#### EXTRACTED ENTRIES

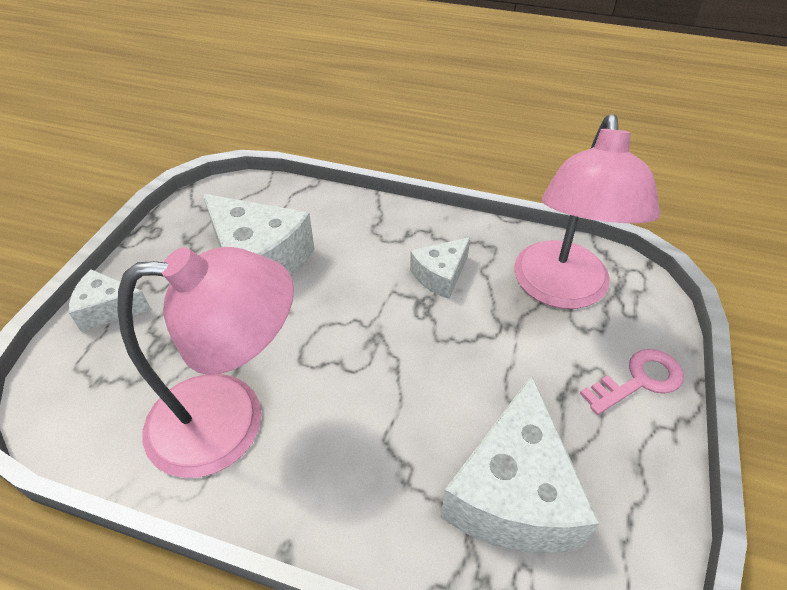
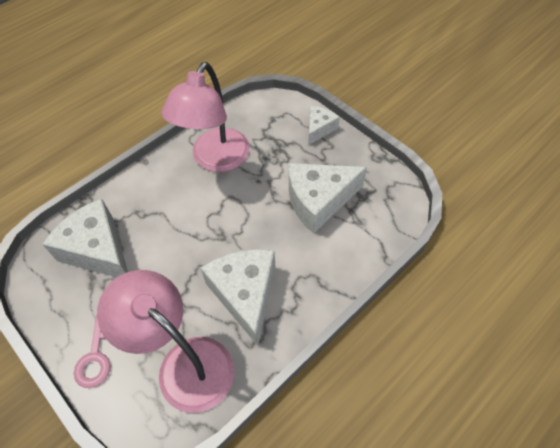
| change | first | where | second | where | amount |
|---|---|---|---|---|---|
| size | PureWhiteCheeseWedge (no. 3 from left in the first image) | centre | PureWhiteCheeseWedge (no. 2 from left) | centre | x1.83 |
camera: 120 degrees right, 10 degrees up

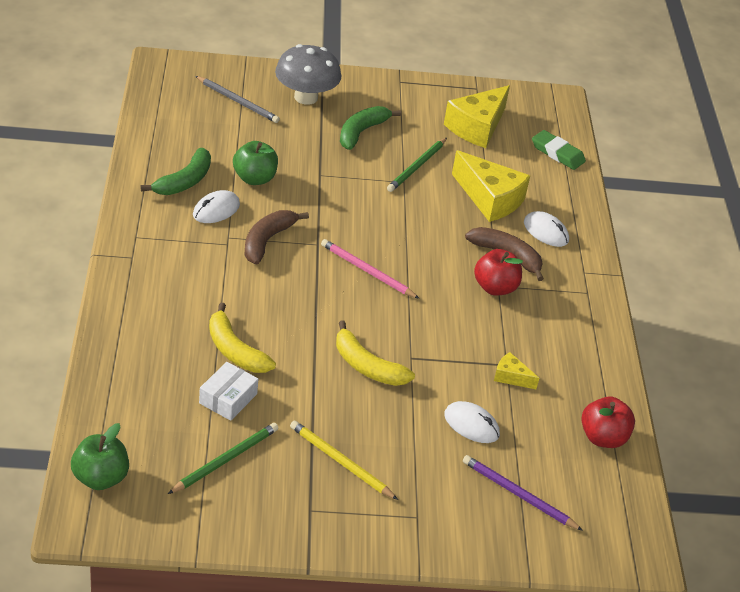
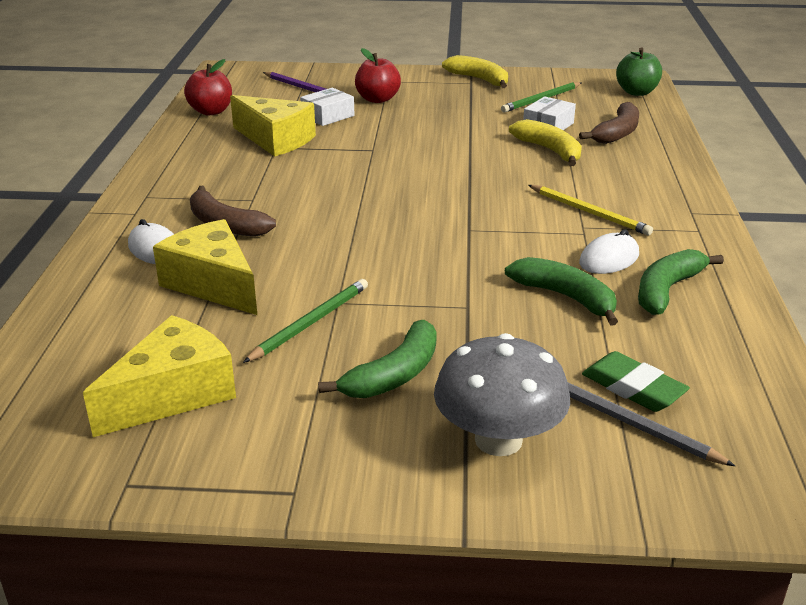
| change | first | where | second | where | amount |
|---|---|---|---|---|---|
| size | YellowCheeseWedge (no. 3 from left) | middle right |  | top centre | x2.10 |
| exchanged | PureWhiteMouse (no. 2 from left) | bottom centre | PureWhitePackage (no. 1 from left) | top centre |  |
| relocated | RedToyApple (no. 1 from left in the first image) | middle right | RedToyApple (no. 2 from left) | top centre |  |
| relocated | YellowBananaFruit (no. 2 from left in the first image) | centre | YellowBananaFruit (no. 1 from left) | top centre |  |
| exchanged | EmeraldToyApple (no. 2 from left) | top centre | EmeraldBananaFruit (no. 2 from left) | middle right |  |
| relocated | YellowLeadPencil | bottom centre |  | middle right |  |
| relocated | DarkBrownBananaFruit (no. 1 from left in the first image) | centre | DarkBrownBananaFruit (no. 2 from left) | top right |  |
| relocated | EmeraldGumEraser | top right |  | middle right |  |
| missing | RosyLeadPencil | centre |  |  |  |
camera: 170 degrees left, 10 degrees down

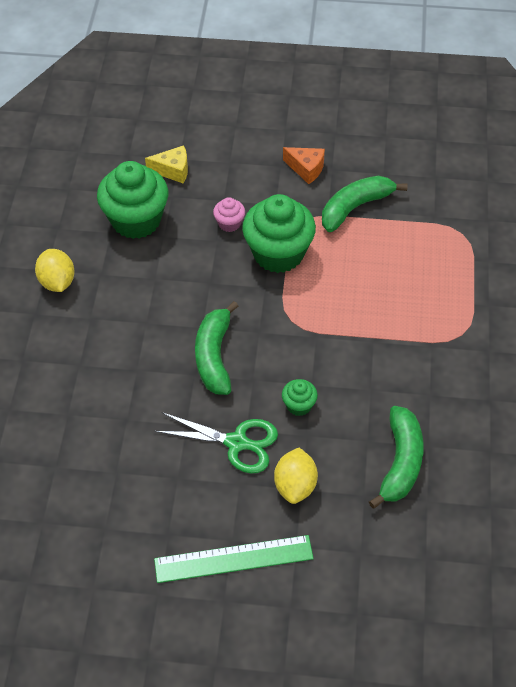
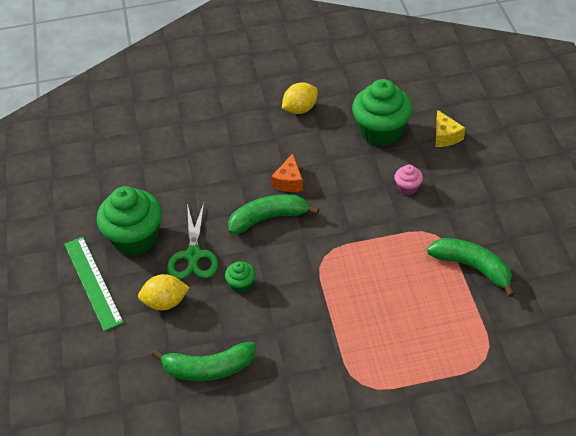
| change | first | where | second | where | amount |
|---|---|---|---|---|---|
| relocated | EmeraldFairyCake (no. 2 from left in the first image) | centre | EmeraldFairyCake (no. 1 from left) | middle left |  |
| relocated | BrightOrangeCheeseWedge | top centre |  | centre |  |
camera: 75 degrees right, 5 degrees down

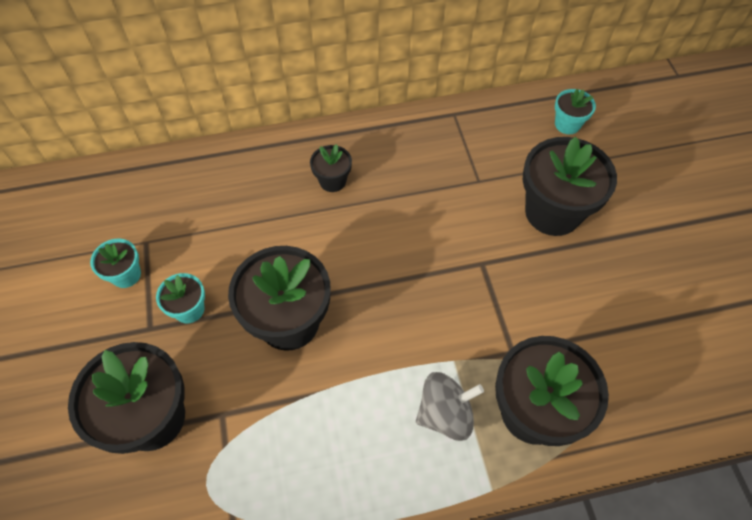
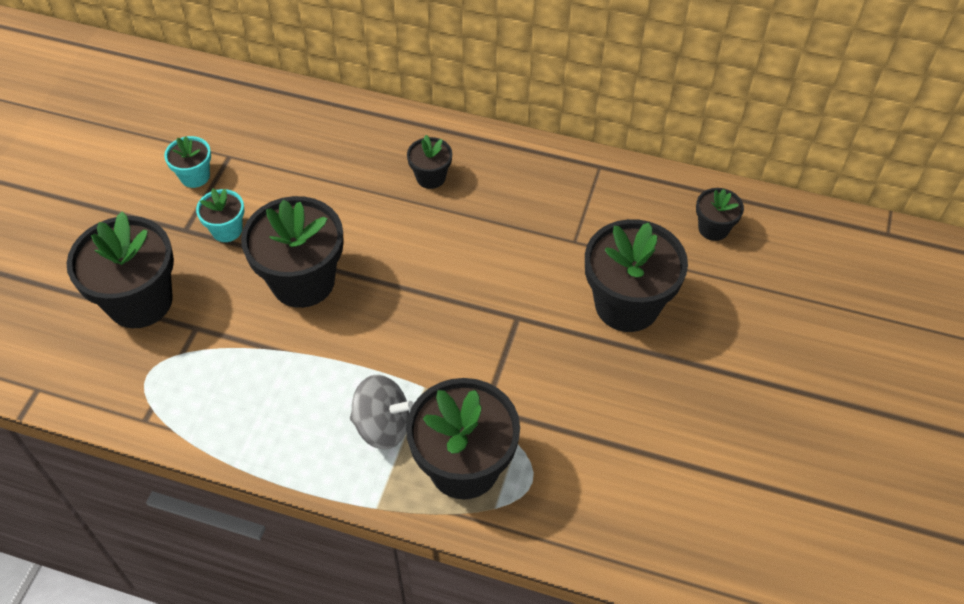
| change | first | where | second | where | amount |
|---|---|---|---|---|---|
| colour | TurquoisePlantPot (no. 3 from left) | top right | BlackPlantPot (no. 6 from left) | middle right |  |
camera: 30 degrees right, 5 degrees down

########

Counting the line with "camera: 170 degrees left, 10 degrees down" and the last line of the data above, transcribe those two lines and every line between them exactly, without the pictures.

camera: 170 degrees left, 10 degrees down

| change | first | where | second | where | amount |
|---|---|---|---|---|---|
| relocated | EmeraldFairyCake (no. 2 from left in the first image) | centre | EmeraldFairyCake (no. 1 from left) | middle left |  |
| relocated | BrightOrangeCheeseWedge | top centre |  | centre |  |
camera: 75 degrees right, 5 degrees down

| change | first | where | second | where | amount |
|---|---|---|---|---|---|
| colour | TurquoisePlantPot (no. 3 from left) | top right | BlackPlantPot (no. 6 from left) | middle right |  |
camera: 30 degrees right, 5 degrees down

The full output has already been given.